> Description of the task: Filter the entries for the word "cone". Copy each line in which it occurs.

> Data:

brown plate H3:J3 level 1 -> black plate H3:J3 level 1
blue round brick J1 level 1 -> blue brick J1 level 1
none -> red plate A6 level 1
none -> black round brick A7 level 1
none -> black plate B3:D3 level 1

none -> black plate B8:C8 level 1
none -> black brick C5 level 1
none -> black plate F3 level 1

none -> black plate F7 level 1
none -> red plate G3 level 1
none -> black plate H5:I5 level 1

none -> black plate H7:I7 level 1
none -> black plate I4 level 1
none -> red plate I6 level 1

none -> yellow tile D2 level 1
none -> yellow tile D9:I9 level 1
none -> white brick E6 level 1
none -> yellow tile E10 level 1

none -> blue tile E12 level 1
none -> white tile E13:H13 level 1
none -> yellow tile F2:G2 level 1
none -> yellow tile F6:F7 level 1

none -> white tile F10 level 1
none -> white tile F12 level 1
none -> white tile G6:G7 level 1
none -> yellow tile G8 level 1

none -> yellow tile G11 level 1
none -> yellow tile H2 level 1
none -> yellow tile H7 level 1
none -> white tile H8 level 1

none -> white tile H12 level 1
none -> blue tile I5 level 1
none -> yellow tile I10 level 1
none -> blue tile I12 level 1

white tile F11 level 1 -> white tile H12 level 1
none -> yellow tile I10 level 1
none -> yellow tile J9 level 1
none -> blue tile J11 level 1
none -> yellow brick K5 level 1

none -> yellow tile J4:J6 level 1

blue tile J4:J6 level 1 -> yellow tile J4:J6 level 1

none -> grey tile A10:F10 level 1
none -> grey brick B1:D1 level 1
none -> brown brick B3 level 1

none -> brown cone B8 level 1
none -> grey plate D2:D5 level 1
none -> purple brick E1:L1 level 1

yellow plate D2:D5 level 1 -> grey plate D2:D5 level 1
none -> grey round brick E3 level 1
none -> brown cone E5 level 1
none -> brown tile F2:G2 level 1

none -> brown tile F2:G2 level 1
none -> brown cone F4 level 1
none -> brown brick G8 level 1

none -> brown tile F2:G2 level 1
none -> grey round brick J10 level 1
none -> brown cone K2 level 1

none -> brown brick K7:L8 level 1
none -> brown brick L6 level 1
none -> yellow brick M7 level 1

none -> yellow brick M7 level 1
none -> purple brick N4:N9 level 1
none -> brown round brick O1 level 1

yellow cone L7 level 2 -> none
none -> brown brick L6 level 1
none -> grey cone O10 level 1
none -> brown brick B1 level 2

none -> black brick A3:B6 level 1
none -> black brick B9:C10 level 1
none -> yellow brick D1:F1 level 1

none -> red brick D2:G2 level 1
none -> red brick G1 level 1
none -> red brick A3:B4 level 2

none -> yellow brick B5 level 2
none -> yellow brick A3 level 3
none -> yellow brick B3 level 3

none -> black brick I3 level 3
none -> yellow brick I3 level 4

> Result of the exercise:
none -> brown cone B8 level 1
none -> brown cone E5 level 1
none -> brown cone F4 level 1
none -> brown cone K2 level 1
yellow cone L7 level 2 -> none
none -> grey cone O10 level 1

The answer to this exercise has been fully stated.